# Exercise
Beginning at the line that contains "C4: none -> 1000uF (plus GND, minus SIG)", write out every line down to the end of the records, with both ends kept and nothing added.

# Information
== == ==
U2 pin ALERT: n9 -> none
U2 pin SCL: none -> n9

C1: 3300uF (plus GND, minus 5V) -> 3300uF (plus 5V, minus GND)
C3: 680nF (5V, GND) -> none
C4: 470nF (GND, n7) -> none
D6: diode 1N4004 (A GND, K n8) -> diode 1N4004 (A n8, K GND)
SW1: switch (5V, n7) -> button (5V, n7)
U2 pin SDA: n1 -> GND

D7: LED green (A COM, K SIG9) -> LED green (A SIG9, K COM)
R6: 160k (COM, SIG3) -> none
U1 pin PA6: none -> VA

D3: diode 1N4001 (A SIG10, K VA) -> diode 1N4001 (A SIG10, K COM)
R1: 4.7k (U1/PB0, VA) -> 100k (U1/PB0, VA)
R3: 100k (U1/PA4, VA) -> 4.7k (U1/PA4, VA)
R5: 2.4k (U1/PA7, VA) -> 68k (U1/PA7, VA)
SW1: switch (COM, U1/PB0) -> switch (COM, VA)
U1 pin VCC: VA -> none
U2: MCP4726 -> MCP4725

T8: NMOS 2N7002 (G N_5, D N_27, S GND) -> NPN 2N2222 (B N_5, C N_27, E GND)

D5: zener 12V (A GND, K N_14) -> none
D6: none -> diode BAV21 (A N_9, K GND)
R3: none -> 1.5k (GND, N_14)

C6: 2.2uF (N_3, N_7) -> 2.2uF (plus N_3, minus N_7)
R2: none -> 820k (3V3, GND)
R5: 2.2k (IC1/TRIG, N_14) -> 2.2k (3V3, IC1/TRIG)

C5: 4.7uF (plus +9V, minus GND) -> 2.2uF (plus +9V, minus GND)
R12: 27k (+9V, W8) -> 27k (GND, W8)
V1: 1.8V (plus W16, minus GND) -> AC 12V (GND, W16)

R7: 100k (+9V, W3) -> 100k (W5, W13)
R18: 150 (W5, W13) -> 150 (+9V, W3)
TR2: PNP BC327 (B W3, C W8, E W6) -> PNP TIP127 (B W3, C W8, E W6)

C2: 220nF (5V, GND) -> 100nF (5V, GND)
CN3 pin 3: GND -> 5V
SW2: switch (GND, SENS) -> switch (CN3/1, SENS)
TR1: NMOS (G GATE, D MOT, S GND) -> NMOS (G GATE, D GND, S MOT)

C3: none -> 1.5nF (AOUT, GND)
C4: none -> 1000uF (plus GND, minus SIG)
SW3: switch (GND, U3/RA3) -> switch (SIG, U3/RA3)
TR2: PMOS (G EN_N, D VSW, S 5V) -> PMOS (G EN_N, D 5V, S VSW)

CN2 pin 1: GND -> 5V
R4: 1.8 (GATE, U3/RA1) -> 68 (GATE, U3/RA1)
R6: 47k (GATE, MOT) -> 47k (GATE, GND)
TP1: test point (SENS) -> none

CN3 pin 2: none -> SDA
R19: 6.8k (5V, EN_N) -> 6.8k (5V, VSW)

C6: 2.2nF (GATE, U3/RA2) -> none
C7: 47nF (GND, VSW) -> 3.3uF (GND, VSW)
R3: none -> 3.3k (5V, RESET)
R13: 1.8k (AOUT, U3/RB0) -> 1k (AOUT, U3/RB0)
== == ==
# Exercise response
C4: none -> 1000uF (plus GND, minus SIG)
SW3: switch (GND, U3/RA3) -> switch (SIG, U3/RA3)
TR2: PMOS (G EN_N, D VSW, S 5V) -> PMOS (G EN_N, D 5V, S VSW)

CN2 pin 1: GND -> 5V
R4: 1.8 (GATE, U3/RA1) -> 68 (GATE, U3/RA1)
R6: 47k (GATE, MOT) -> 47k (GATE, GND)
TP1: test point (SENS) -> none

CN3 pin 2: none -> SDA
R19: 6.8k (5V, EN_N) -> 6.8k (5V, VSW)

C6: 2.2nF (GATE, U3/RA2) -> none
C7: 47nF (GND, VSW) -> 3.3uF (GND, VSW)
R3: none -> 3.3k (5V, RESET)
R13: 1.8k (AOUT, U3/RB0) -> 1k (AOUT, U3/RB0)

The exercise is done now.